┌──

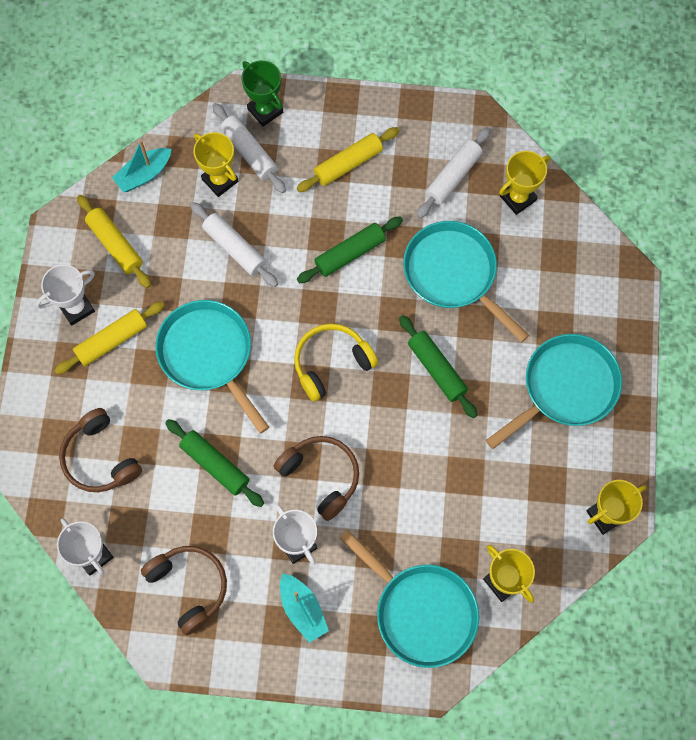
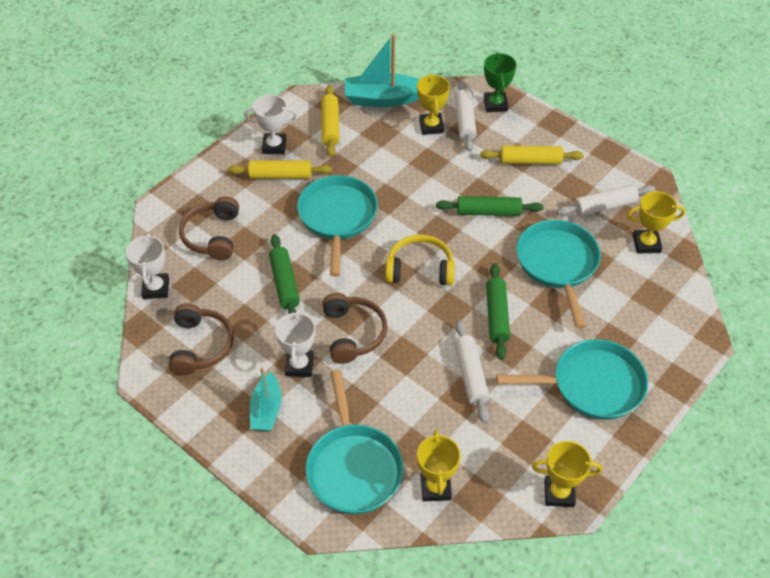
camera: 35 degrees right, 20 degrees down
(144, 174) = (383, 99): turquoise boat -> turquoise boat, size x1.59
(234, 248) = (408, 168): white rolling pin -> white rolling pin (470, 375)

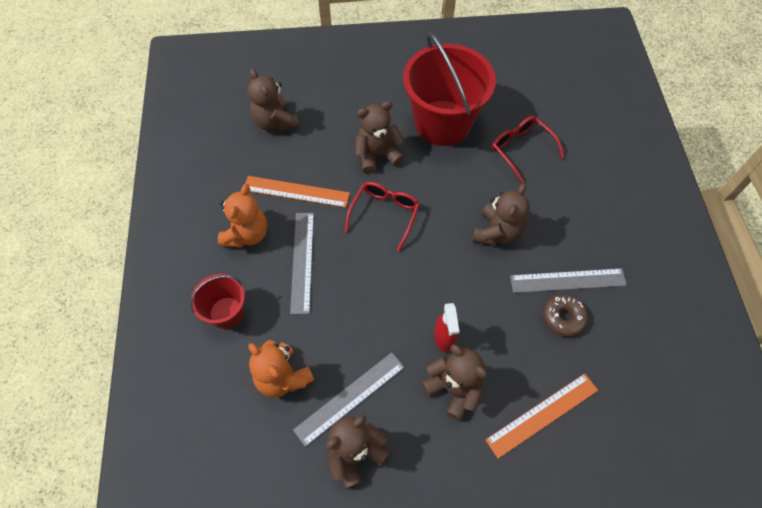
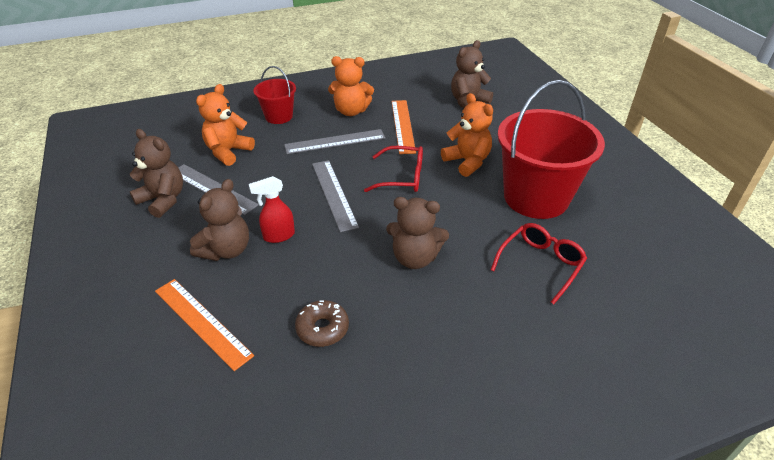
camera: 75 degrees right, 20 degrees down
(377, 155) = (467, 162): brown teddy bear -> orange teddy bear
(567, 280) = (373, 328): grey ruler -> grey ruler (334, 194)

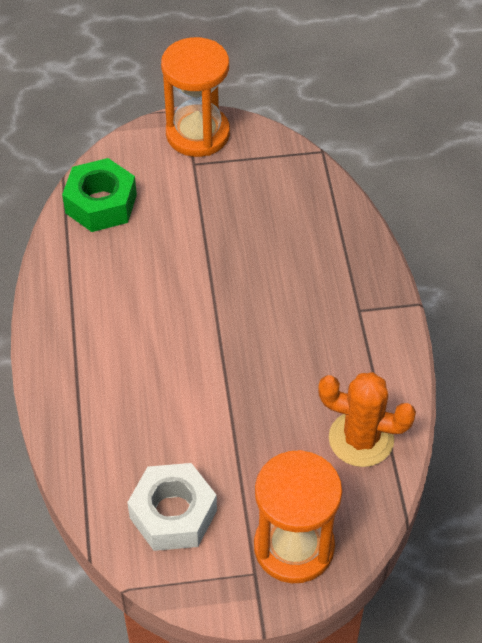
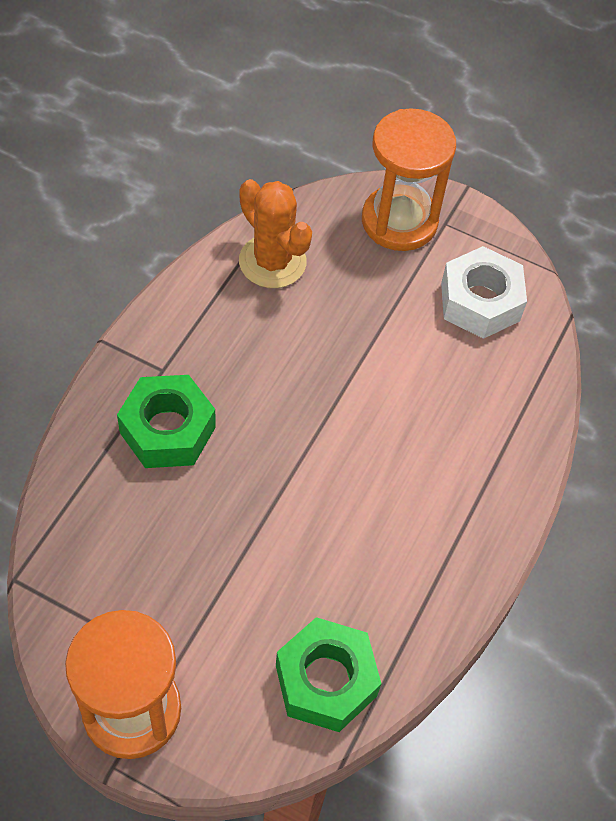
camera: 150 degrees left, 5 degrees up
(317, 275) = (167, 430): none -> green nut

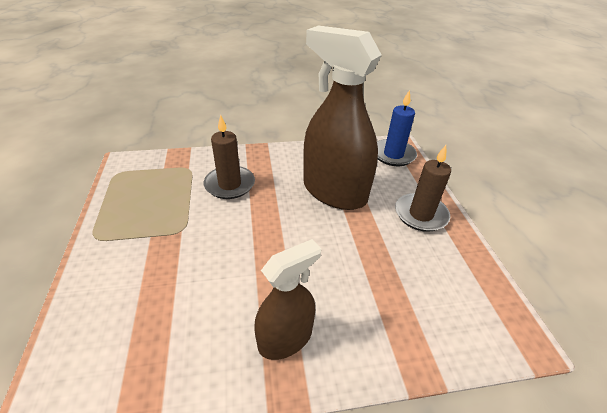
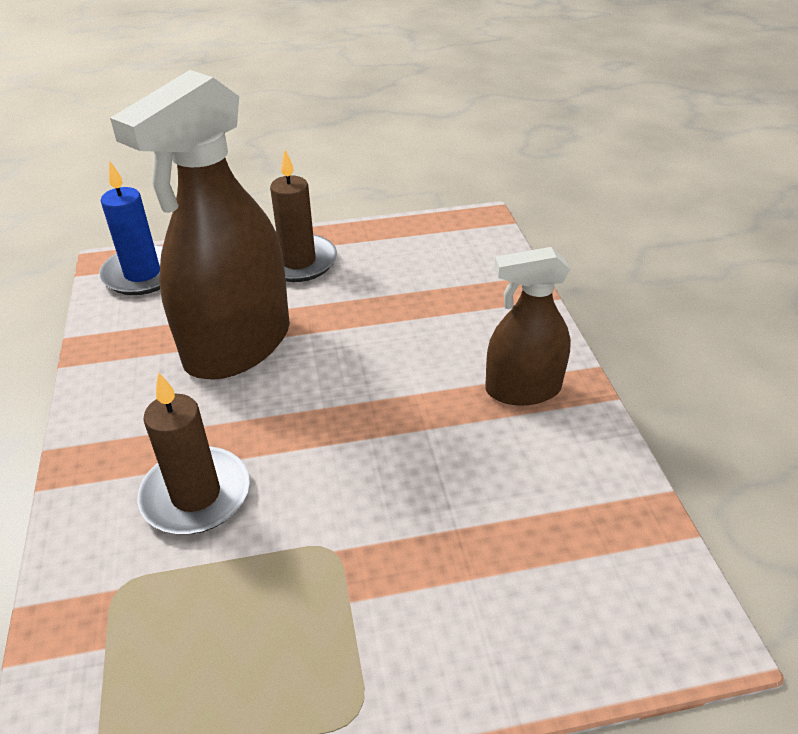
camera: 90 degrees left, 0 degrees up
(285, 338) = (523, 389): brown spray bottle -> brown spray bottle turned 60 degrees counterclockwise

└──

- [What you need to do]:
Leaving all pictures out, output exactly the lines of the material above from the line with "camera: 75 degrees right, 20 degrees down" to the line with "(317, 275) = (167, 430): none -> green nut", both included.

- [Exercise solution]:
camera: 75 degrees right, 20 degrees down
(377, 155) = (467, 162): brown teddy bear -> orange teddy bear
(567, 280) = (373, 328): grey ruler -> grey ruler (334, 194)

camera: 150 degrees left, 5 degrees up
(317, 275) = (167, 430): none -> green nut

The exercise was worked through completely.